* Exercise goal
A faithful copy of every entry is the goal; keep the images out of it.

* Records from a data collection
+++

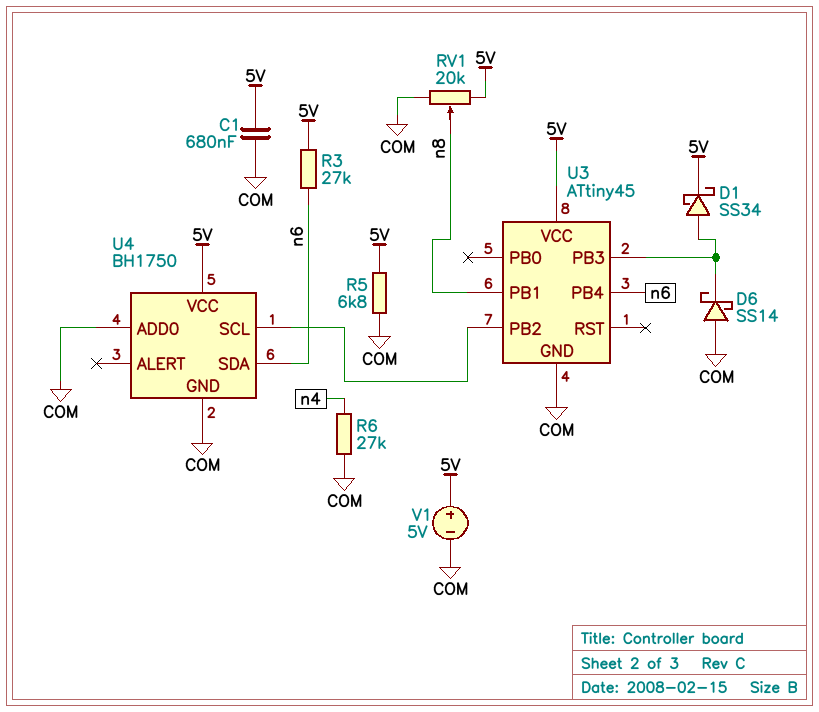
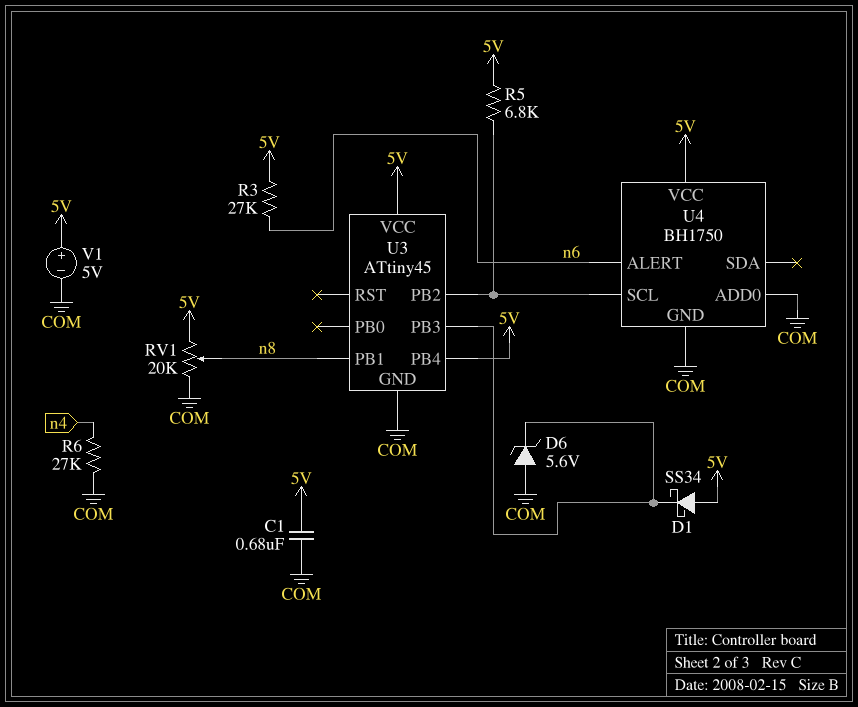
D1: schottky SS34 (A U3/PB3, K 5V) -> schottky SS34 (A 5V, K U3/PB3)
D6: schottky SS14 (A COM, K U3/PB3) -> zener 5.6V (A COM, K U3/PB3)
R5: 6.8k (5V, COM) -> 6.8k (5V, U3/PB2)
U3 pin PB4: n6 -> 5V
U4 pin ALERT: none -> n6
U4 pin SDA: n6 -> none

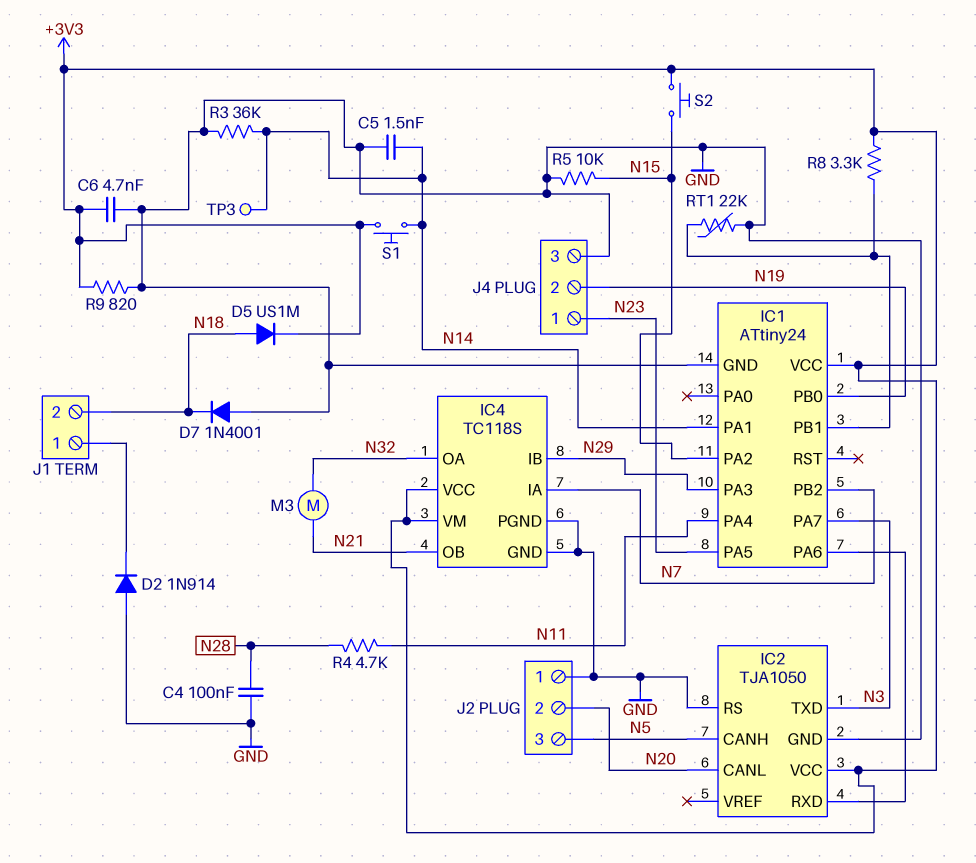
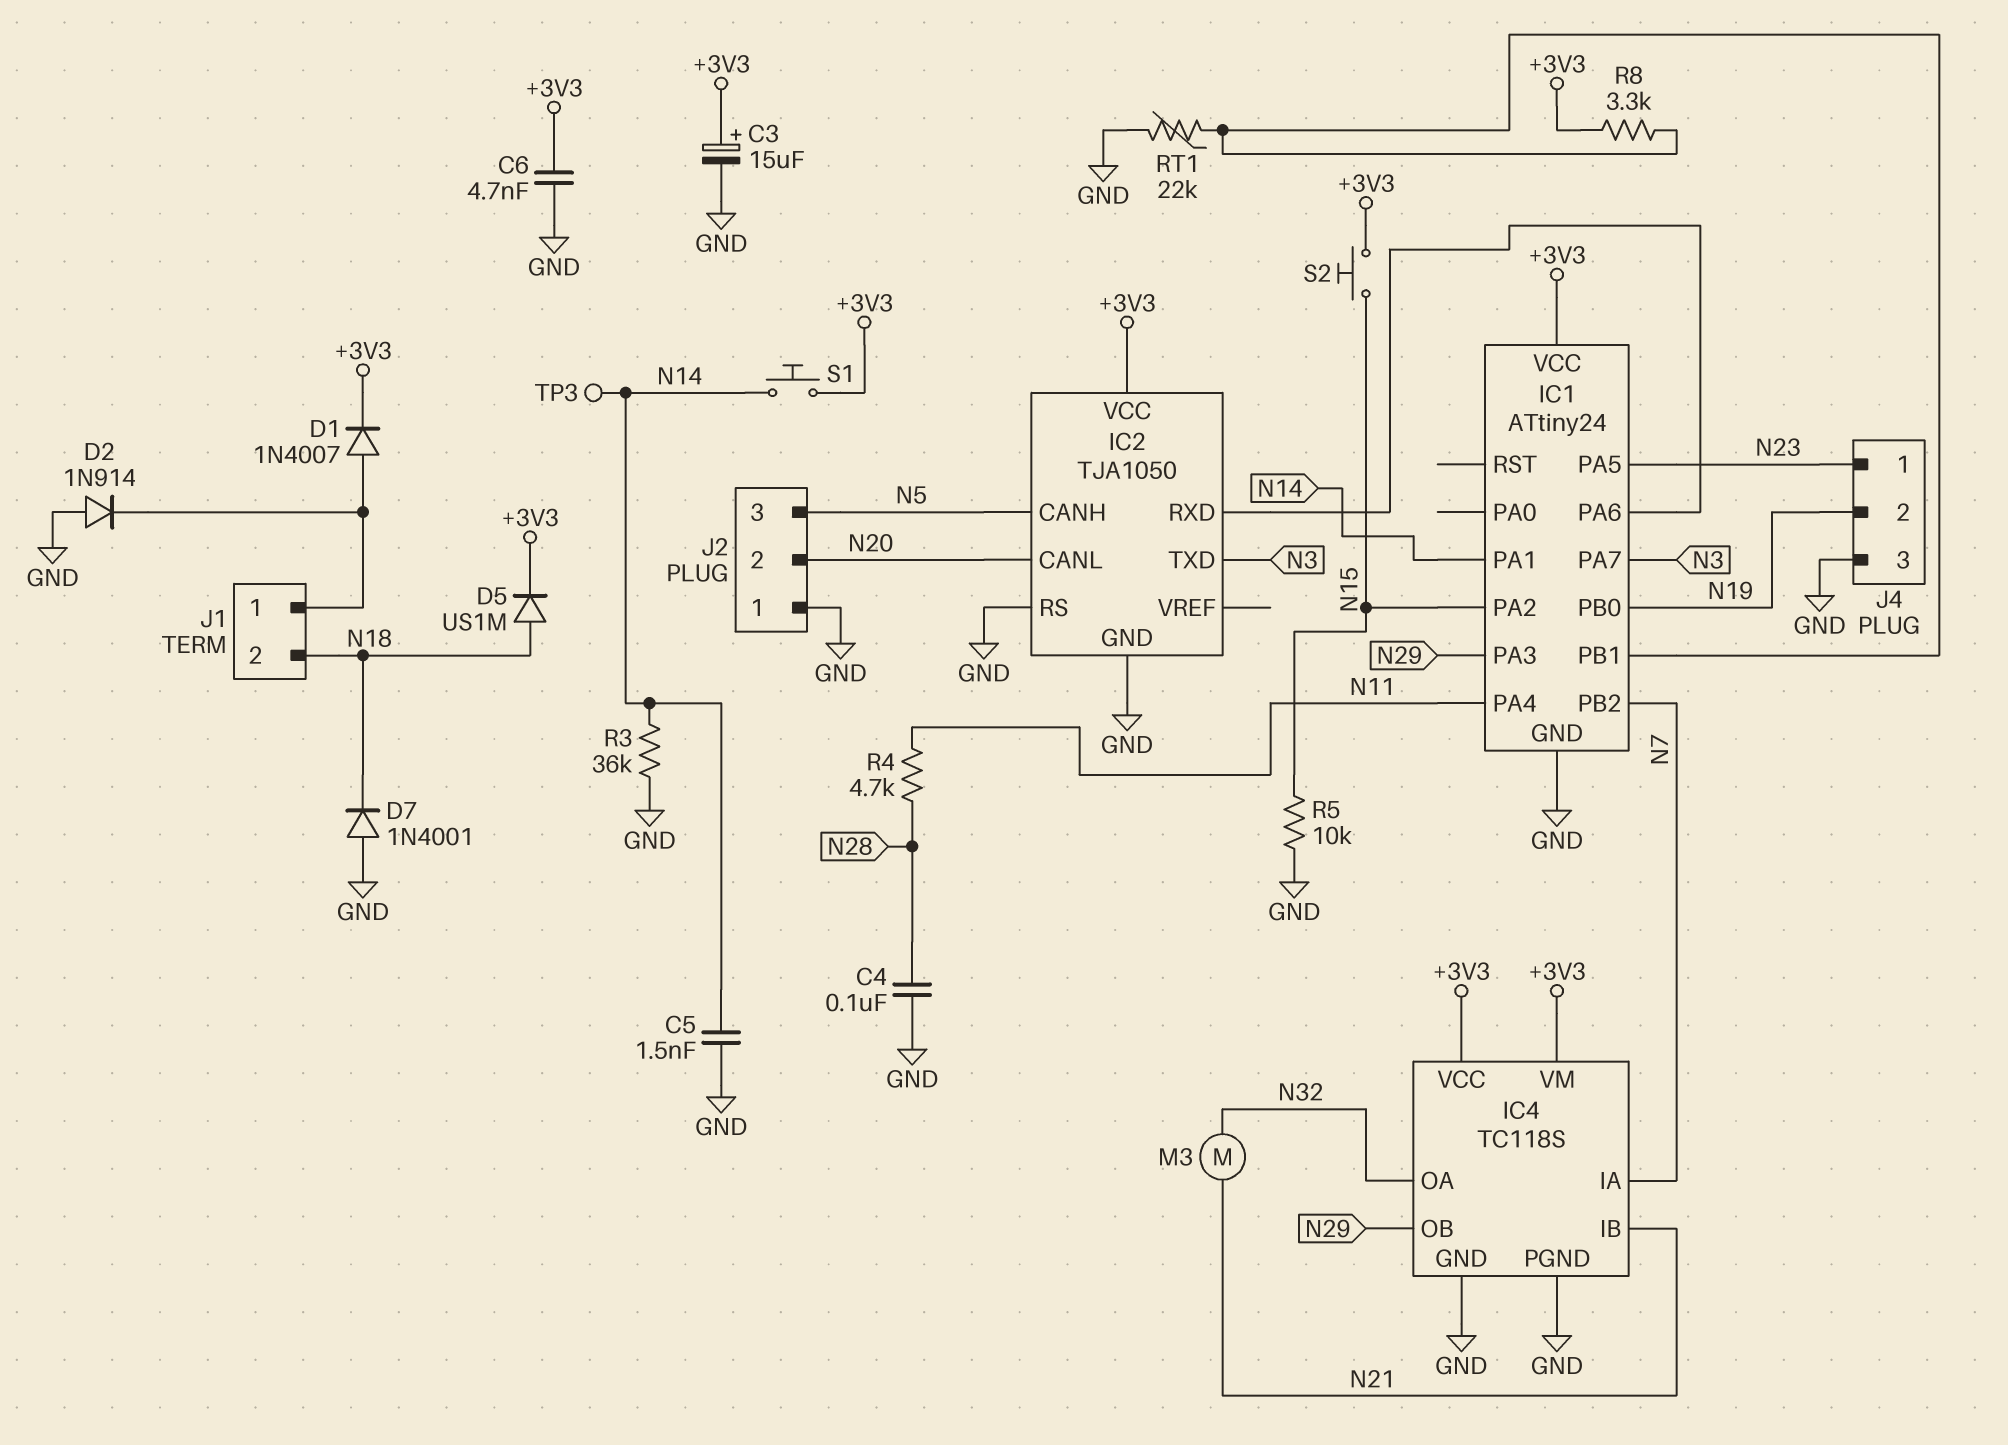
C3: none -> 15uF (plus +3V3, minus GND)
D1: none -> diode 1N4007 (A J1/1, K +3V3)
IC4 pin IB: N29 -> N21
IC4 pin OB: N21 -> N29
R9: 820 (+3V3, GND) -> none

+++

* Response to this task
D1: schottky SS34 (A U3/PB3, K 5V) -> schottky SS34 (A 5V, K U3/PB3)
D6: schottky SS14 (A COM, K U3/PB3) -> zener 5.6V (A COM, K U3/PB3)
R5: 6.8k (5V, COM) -> 6.8k (5V, U3/PB2)
U3 pin PB4: n6 -> 5V
U4 pin ALERT: none -> n6
U4 pin SDA: n6 -> none

C3: none -> 15uF (plus +3V3, minus GND)
D1: none -> diode 1N4007 (A J1/1, K +3V3)
IC4 pin IB: N29 -> N21
IC4 pin OB: N21 -> N29
R9: 820 (+3V3, GND) -> none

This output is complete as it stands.